* Work order *
From the records below, transcribe exactly the lines that begin at the line with "<873,324,46,57> to <115,242,34,60>" and end at the line with "45 degrees clockwise", both included.

* Input *

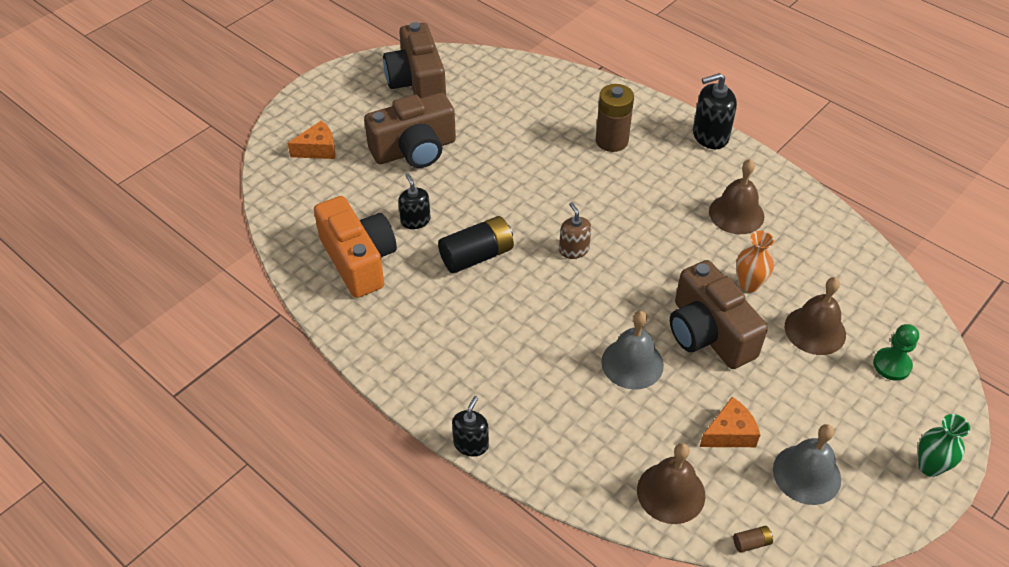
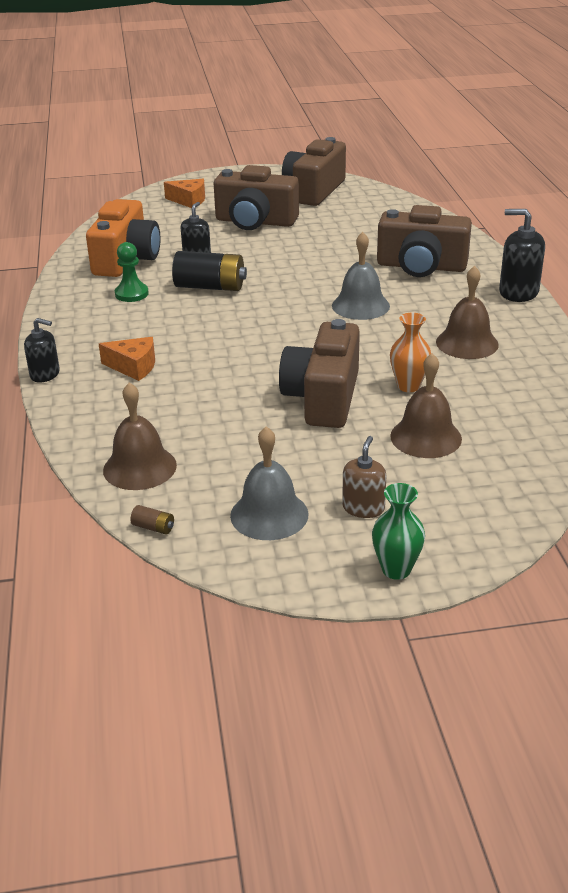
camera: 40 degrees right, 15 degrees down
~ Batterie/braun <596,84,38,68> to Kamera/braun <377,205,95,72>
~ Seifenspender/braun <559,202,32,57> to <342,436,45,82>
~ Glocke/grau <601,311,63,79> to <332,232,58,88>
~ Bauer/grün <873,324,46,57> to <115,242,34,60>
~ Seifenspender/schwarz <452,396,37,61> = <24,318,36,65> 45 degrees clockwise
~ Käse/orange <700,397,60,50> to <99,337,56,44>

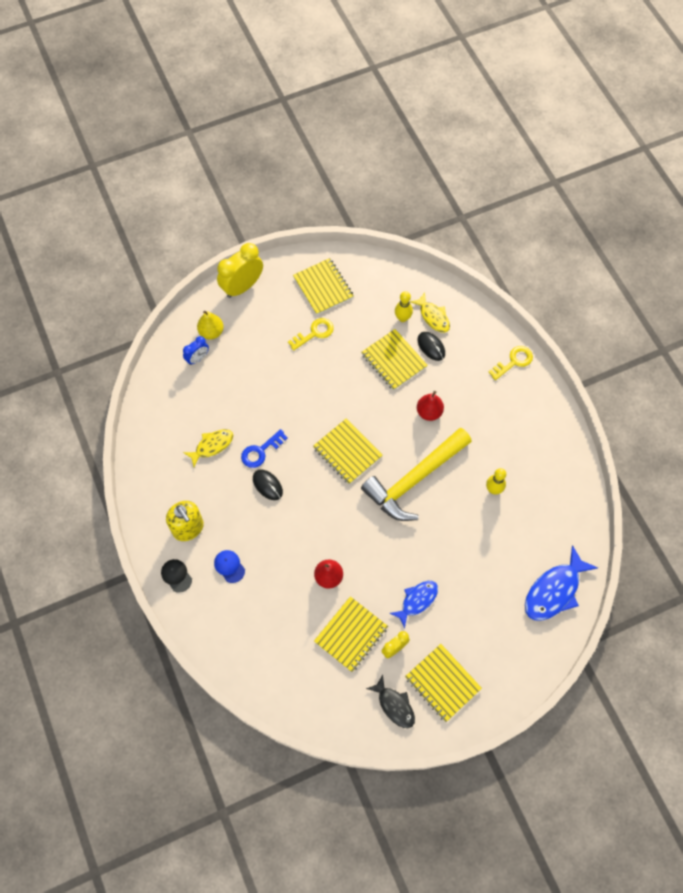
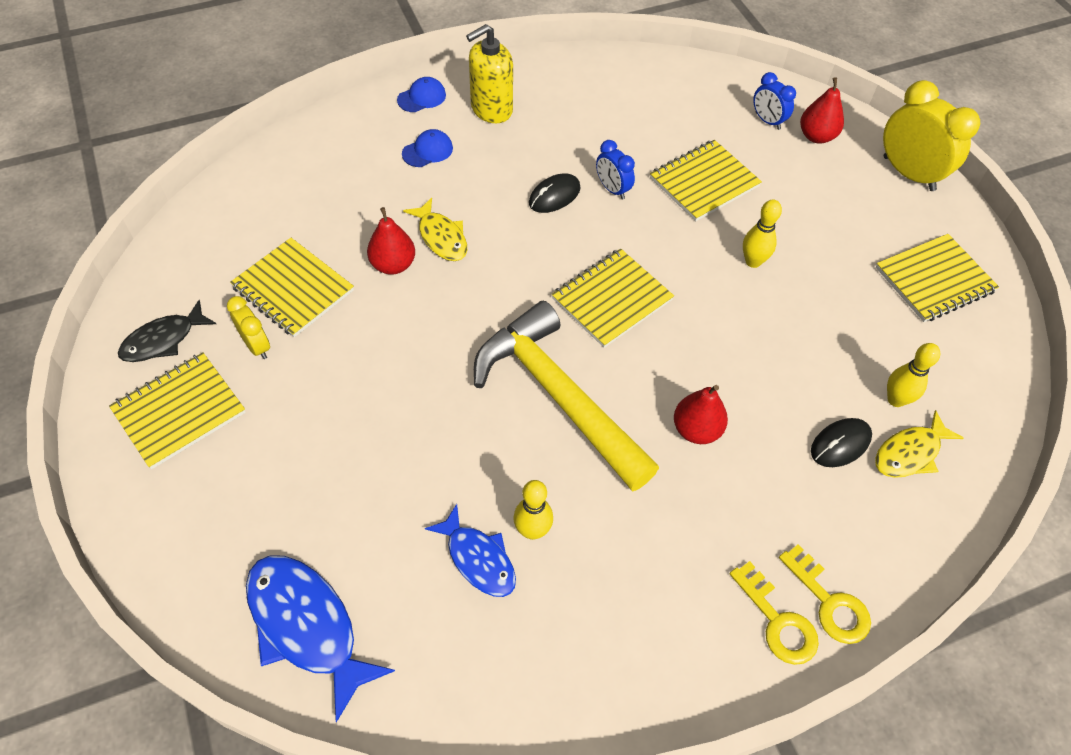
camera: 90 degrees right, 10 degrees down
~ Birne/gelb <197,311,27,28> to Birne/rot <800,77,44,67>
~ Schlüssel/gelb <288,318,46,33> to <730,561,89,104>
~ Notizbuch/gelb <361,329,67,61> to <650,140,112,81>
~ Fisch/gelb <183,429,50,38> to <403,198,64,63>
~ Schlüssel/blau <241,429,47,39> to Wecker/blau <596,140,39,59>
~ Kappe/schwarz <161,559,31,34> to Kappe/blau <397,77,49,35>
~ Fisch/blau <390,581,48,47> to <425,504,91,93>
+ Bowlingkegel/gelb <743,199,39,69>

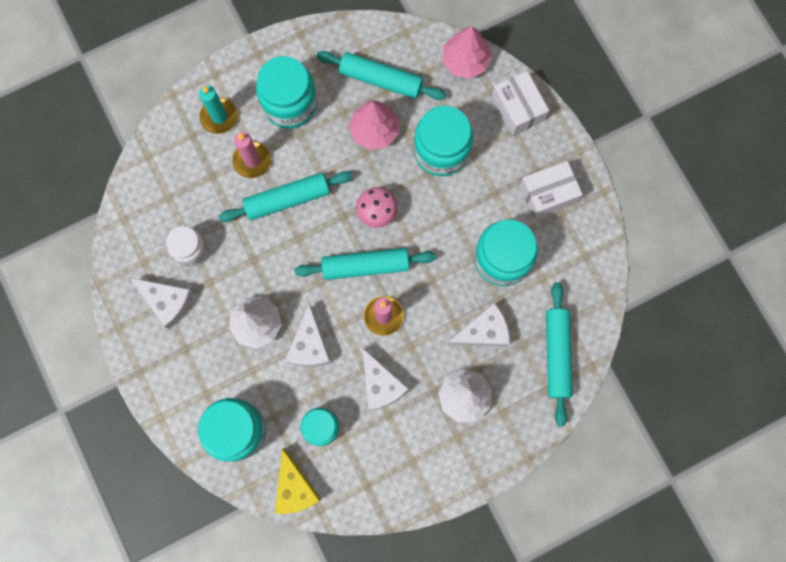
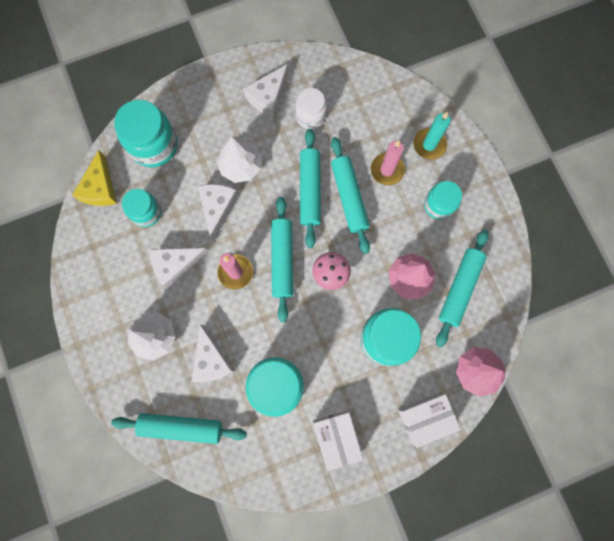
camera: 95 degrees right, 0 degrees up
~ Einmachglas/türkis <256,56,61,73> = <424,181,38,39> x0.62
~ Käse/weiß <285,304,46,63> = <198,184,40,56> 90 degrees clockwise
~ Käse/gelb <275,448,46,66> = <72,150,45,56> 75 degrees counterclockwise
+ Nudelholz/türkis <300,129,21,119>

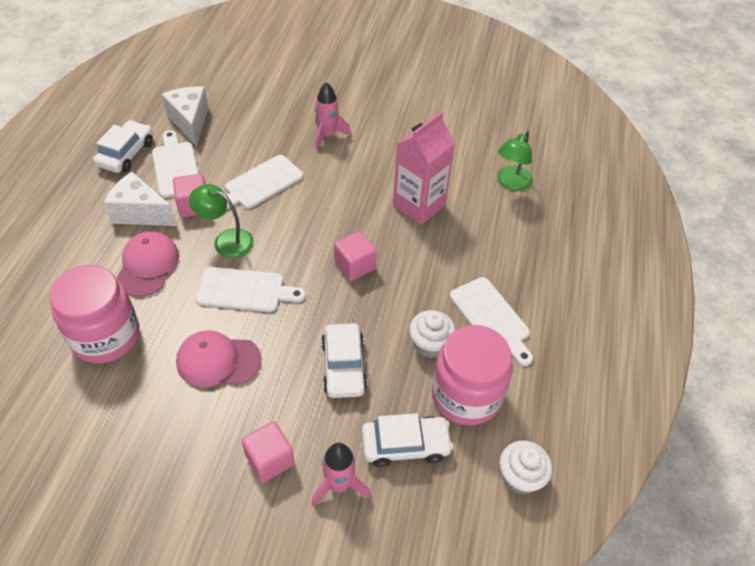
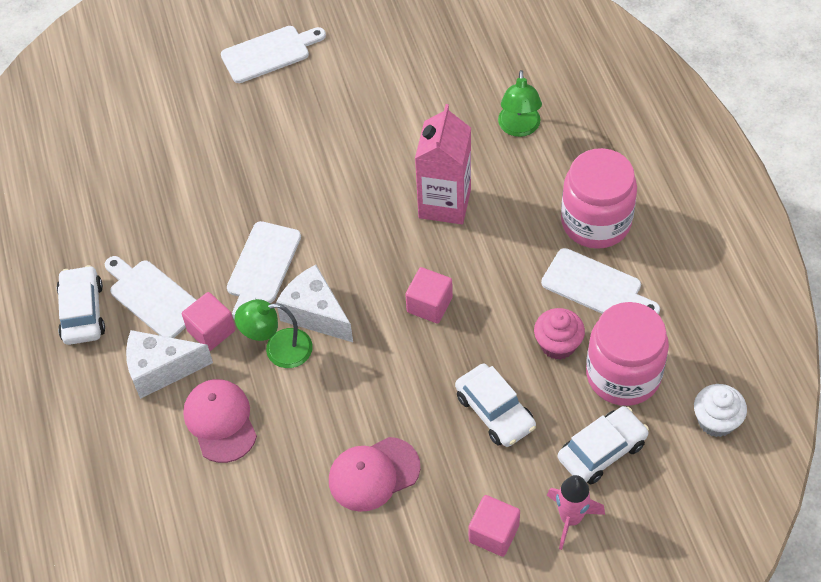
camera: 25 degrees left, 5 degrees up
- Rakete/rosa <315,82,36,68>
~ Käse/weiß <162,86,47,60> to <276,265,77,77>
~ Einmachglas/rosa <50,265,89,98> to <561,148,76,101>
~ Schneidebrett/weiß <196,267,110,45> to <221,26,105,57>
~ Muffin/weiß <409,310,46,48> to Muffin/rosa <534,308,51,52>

* Reply to the task *
~ Bauer/grün <873,324,46,57> to <115,242,34,60>
~ Seifenspender/schwarz <452,396,37,61> = <24,318,36,65> 45 degrees clockwise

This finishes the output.